DIRECTIONS FOR THIS TASK.
All entries are to be reproduced exactly; the pictures are to be omitted.
☆ ☆ ☆
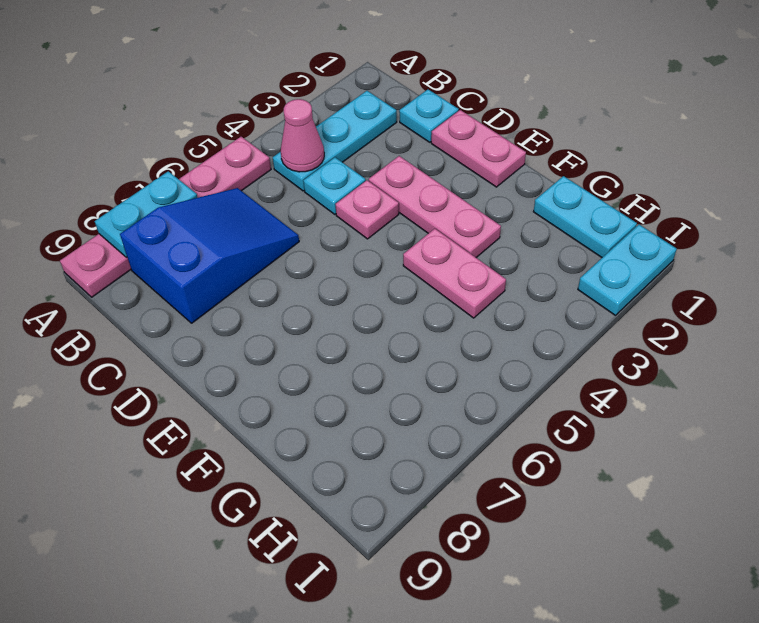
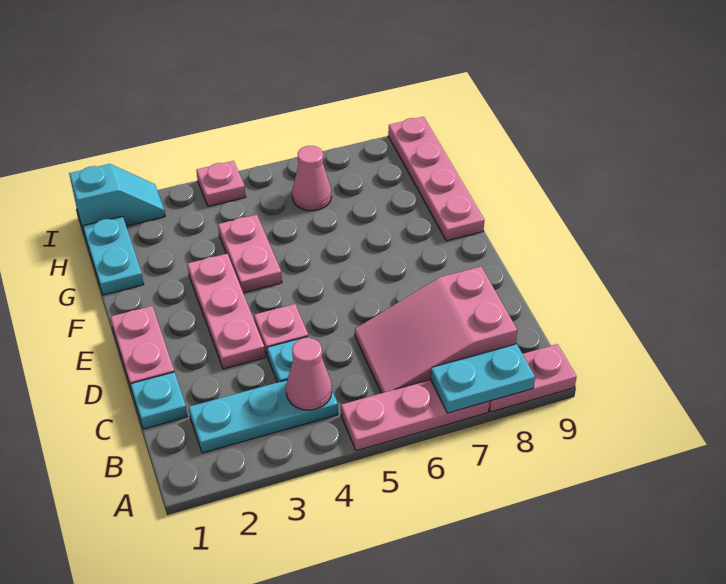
blue 2x3 slope [120,188,299,323] -> pink 2x3 slope [355,267,517,393]
none -> pink 1x4 plate [388,117,484,241]
none -> pink 1x1 cone [292,146,331,211]
cyan 1x2 plate [578,225,677,315] -> cyan 1x2 slope [69,164,165,231]
none -> pink 1x1 plate [196,161,246,206]

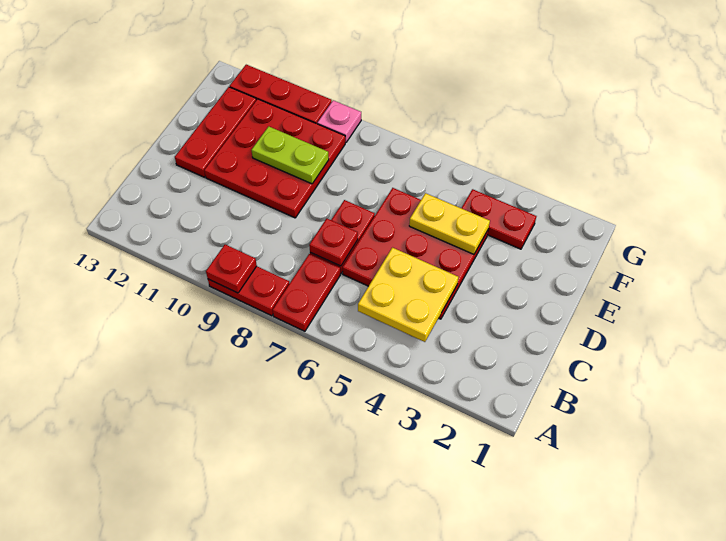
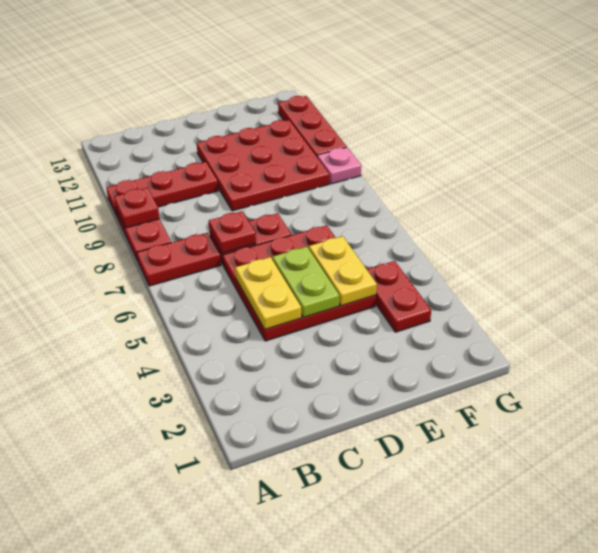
yellow 2x2 plate [358,248,458,342] -> yellow 1x2 plate [235,257,301,329]
red 1x3 plate [175,87,256,177] -> red 1x3 plate moved to [106,162,218,216]
lime 1x2 plate [252,126,329,184] -> lime 1x2 plate moved to [272,247,339,318]

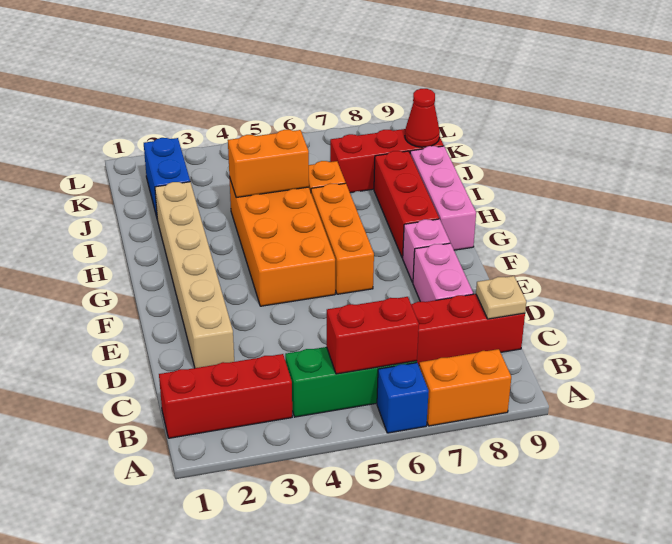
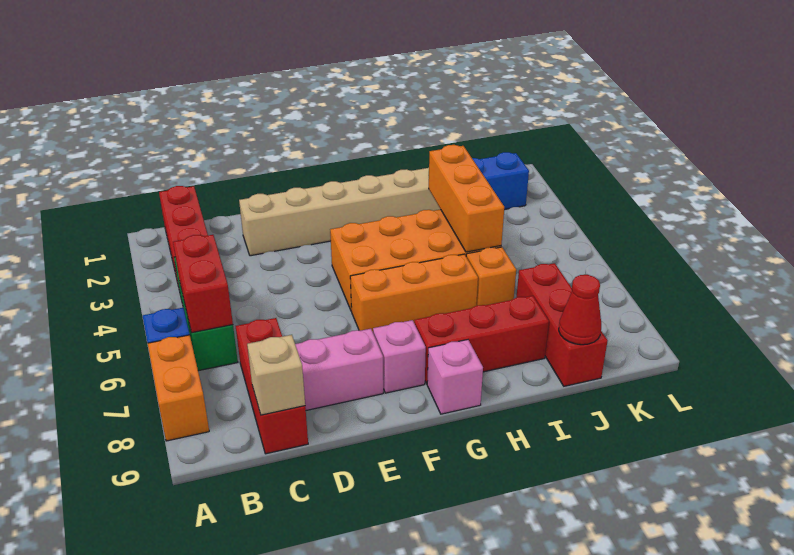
tan 1x1 plate [476,276,526,319] -> tan 1x1 brick [247,335,305,415]
pink 1x3 brick [410,146,476,250] -> pink 1x1 brick [427,340,483,414]
orange 1x2 brick [228,130,309,197] -> orange 1x3 brick [429,145,504,252]

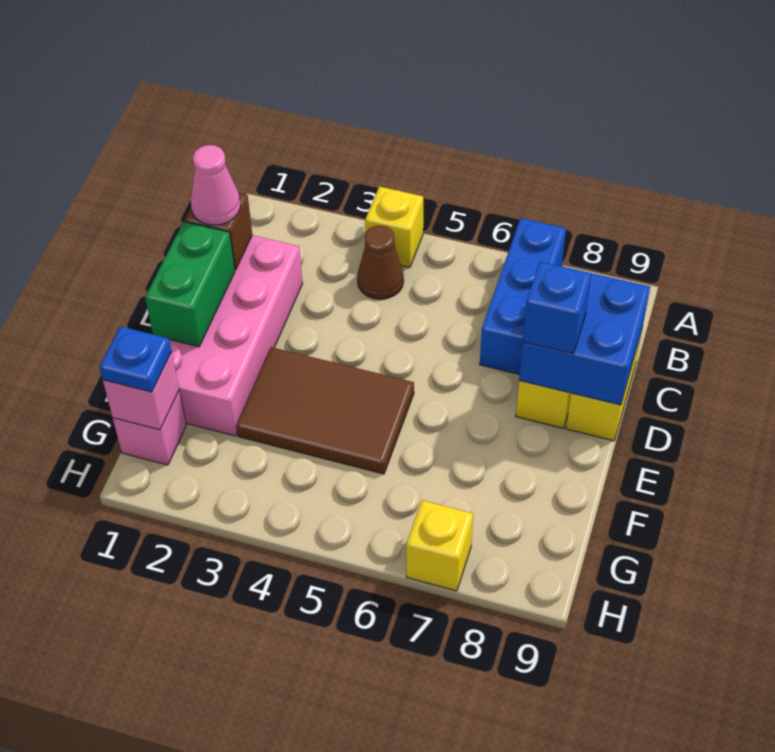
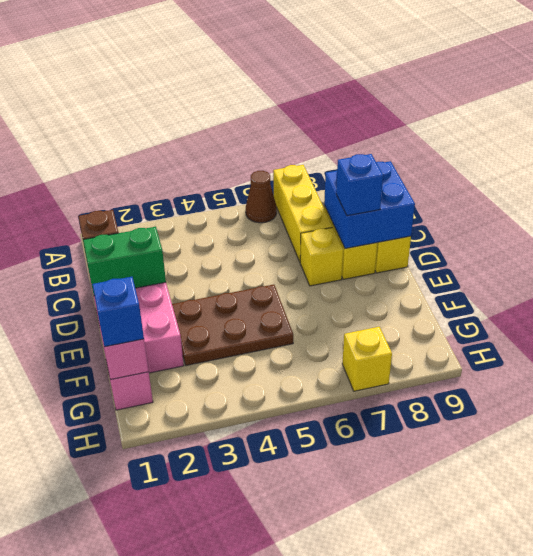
yellow 1x1 brick [365,187,423,268] -> yellow 1x1 brick moved to [300,227,343,286]
blue 1x3 brick [480,218,566,375] -> yellow 1x3 brick [273,165,333,262]
brown 1x1 cone [357,226,404,299] -> brown 1x1 cone moved to [246,171,277,223]
pink 1x1 cone [191,145,241,225] -> none
green 1x2 brick [145,221,235,347] -> green 1x2 brick turned to [83,227,166,296]
brown 2x3 tile [236,347,414,474] -> brown 2x3 plate [172,284,293,365]
blue 1x1 plate [99,326,172,392] -> blue 1x1 brick [93,277,144,347]

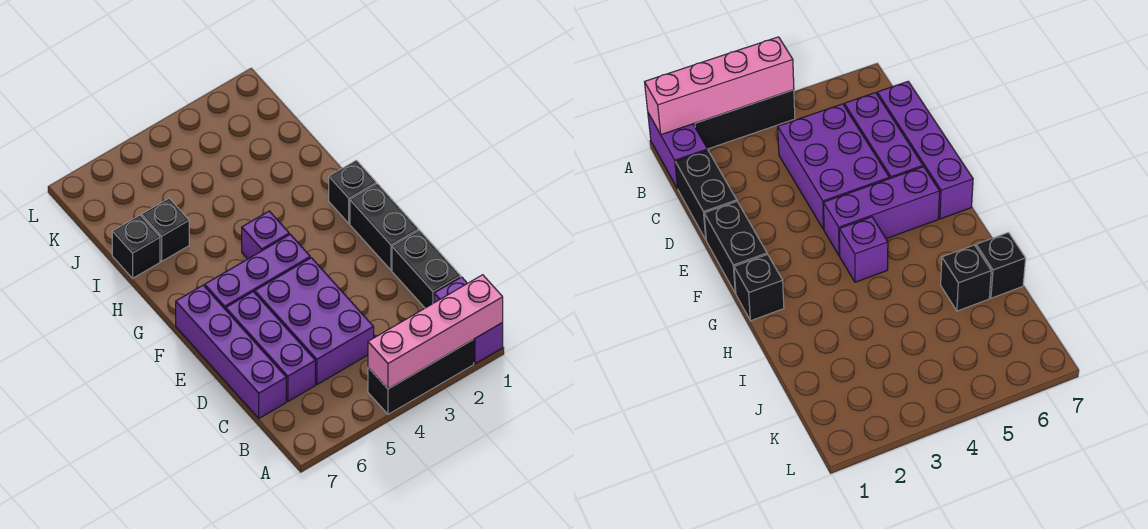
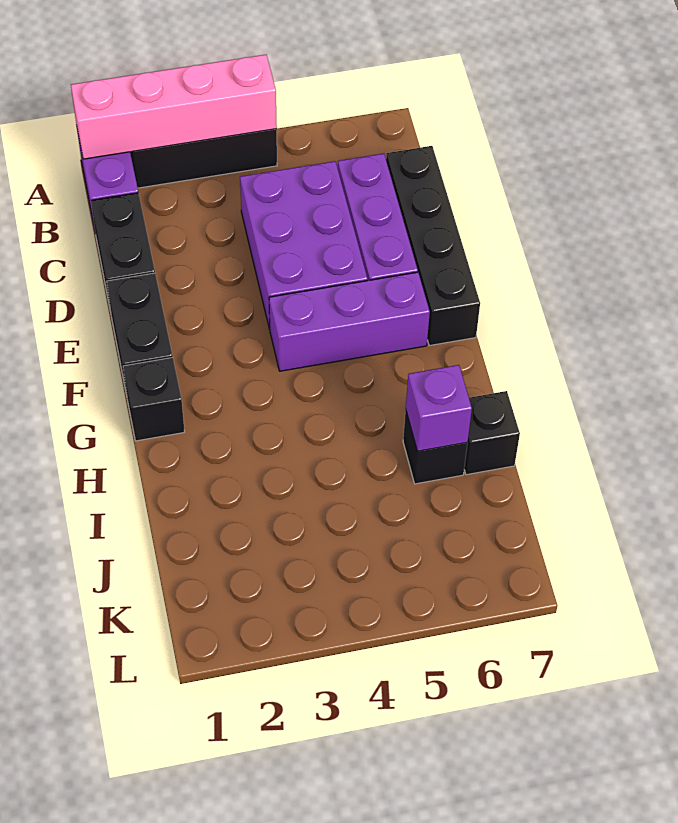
purple 1x4 brick [176,285,286,418] -> black 1x4 brick [386,146,480,346]
purple 1x1 brick [242,211,289,259] -> purple 1x1 brick moved to [406,365,472,451]

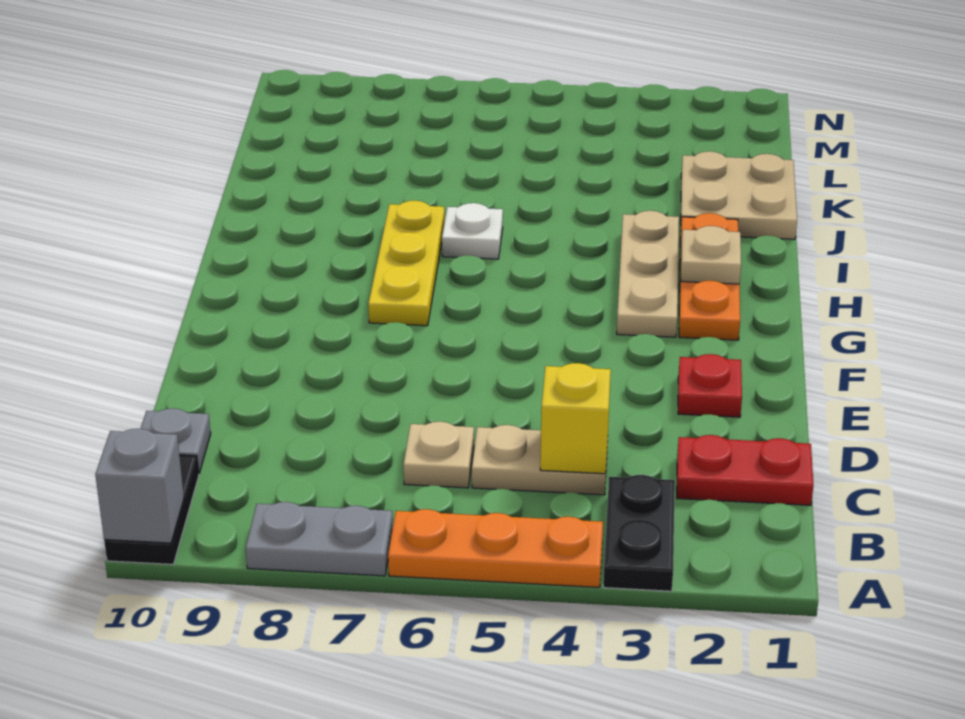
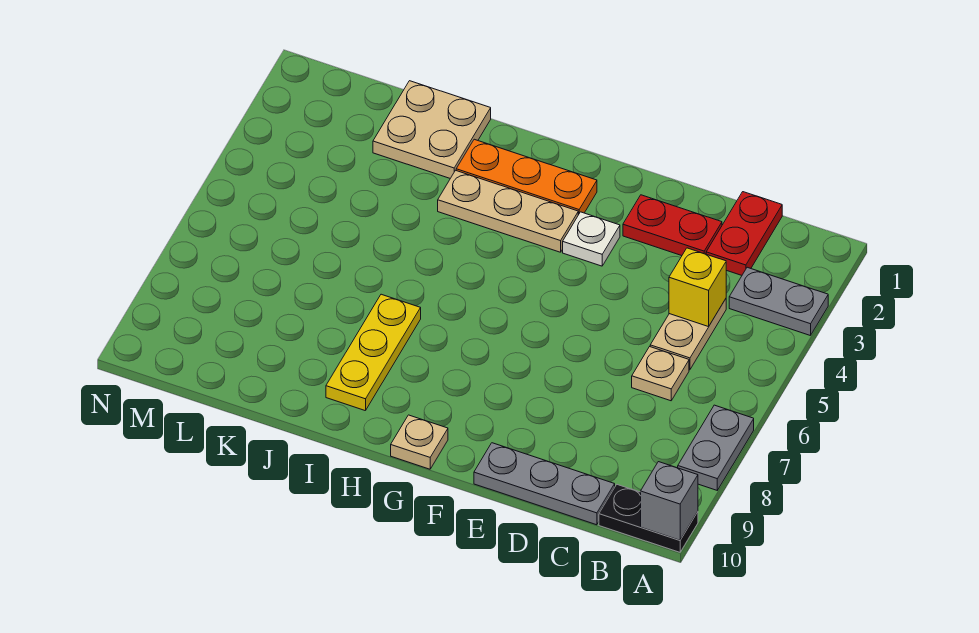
black 1x2 plate [603,475,675,591] -> grey 1x2 plate [729,267,828,336]
orange 1x3 plate [388,509,603,587] -> none
grey 1x1 plate [141,408,211,474] -> grey 1x3 plate [474,443,615,525]
red 1x1 plate [678,354,742,417] -> red 1x2 plate [623,195,722,256]
yellow 1x3 plate [368,201,445,326] -> yellow 1x3 plate turned to [326,294,421,411]
tan 1x1 plate [681,226,741,284] -> tan 1x1 plate moved to [391,415,448,469]
white 1x1 plate [442,203,503,259] -> white 1x1 plate moved to [563,212,620,266]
☆ ☆ ☆
EXERCISE SOLUTION.
blue 2x3 slope [120,188,299,323] -> pink 2x3 slope [355,267,517,393]
none -> pink 1x4 plate [388,117,484,241]
none -> pink 1x1 cone [292,146,331,211]
cyan 1x2 plate [578,225,677,315] -> cyan 1x2 slope [69,164,165,231]
none -> pink 1x1 plate [196,161,246,206]

yellow 2x2 plate [358,248,458,342] -> yellow 1x2 plate [235,257,301,329]
red 1x3 plate [175,87,256,177] -> red 1x3 plate moved to [106,162,218,216]
lime 1x2 plate [252,126,329,184] -> lime 1x2 plate moved to [272,247,339,318]

tan 1x1 plate [476,276,526,319] -> tan 1x1 brick [247,335,305,415]
pink 1x3 brick [410,146,476,250] -> pink 1x1 brick [427,340,483,414]
orange 1x2 brick [228,130,309,197] -> orange 1x3 brick [429,145,504,252]

yellow 1x1 brick [365,187,423,268] -> yellow 1x1 brick moved to [300,227,343,286]
blue 1x3 brick [480,218,566,375] -> yellow 1x3 brick [273,165,333,262]
brown 1x1 cone [357,226,404,299] -> brown 1x1 cone moved to [246,171,277,223]
pink 1x1 cone [191,145,241,225] -> none
green 1x2 brick [145,221,235,347] -> green 1x2 brick turned to [83,227,166,296]
brown 2x3 tile [236,347,414,474] -> brown 2x3 plate [172,284,293,365]
blue 1x1 plate [99,326,172,392] -> blue 1x1 brick [93,277,144,347]

purple 1x4 brick [176,285,286,418] -> black 1x4 brick [386,146,480,346]
purple 1x1 brick [242,211,289,259] -> purple 1x1 brick moved to [406,365,472,451]

black 1x2 plate [603,475,675,591] -> grey 1x2 plate [729,267,828,336]
orange 1x3 plate [388,509,603,587] -> none
grey 1x1 plate [141,408,211,474] -> grey 1x3 plate [474,443,615,525]
red 1x1 plate [678,354,742,417] -> red 1x2 plate [623,195,722,256]
yellow 1x3 plate [368,201,445,326] -> yellow 1x3 plate turned to [326,294,421,411]
tan 1x1 plate [681,226,741,284] -> tan 1x1 plate moved to [391,415,448,469]
white 1x1 plate [442,203,503,259] -> white 1x1 plate moved to [563,212,620,266]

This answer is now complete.